Content starts

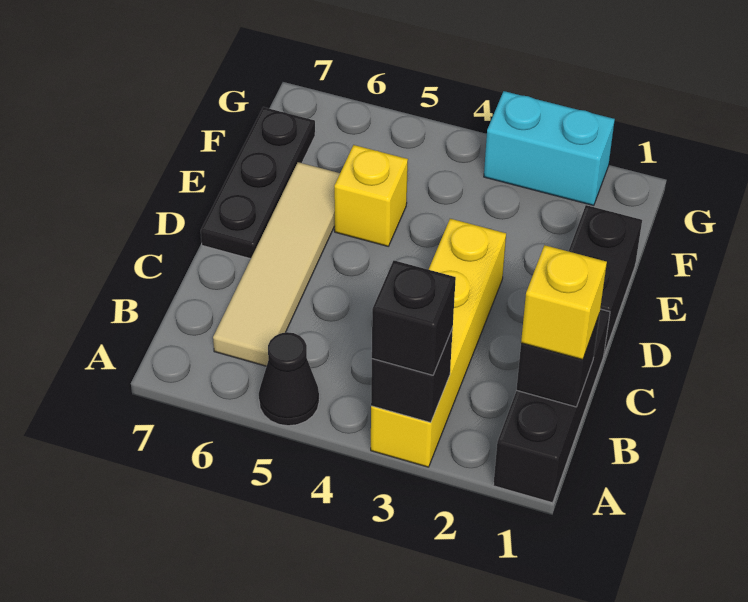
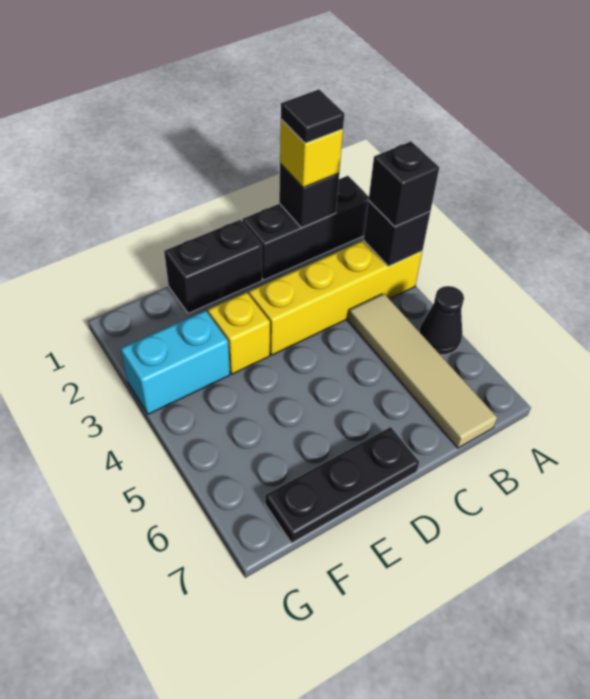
none -> black tile B1 level 4
tan tile B6:E6 level 1 -> tan tile B4:B7 level 1
yellow brick E5 level 1 -> yellow brick E3 level 1
cyan brick G2:G3 level 1 -> cyan brick F3:G3 level 1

Content ends

Your instructions
Starting from the line that contains "tan tile B6:E6", give again every line to the last line of the data, exactly. Include nothing else.

Solution
tan tile B6:E6 level 1 -> tan tile B4:B7 level 1
yellow brick E5 level 1 -> yellow brick E3 level 1
cyan brick G2:G3 level 1 -> cyan brick F3:G3 level 1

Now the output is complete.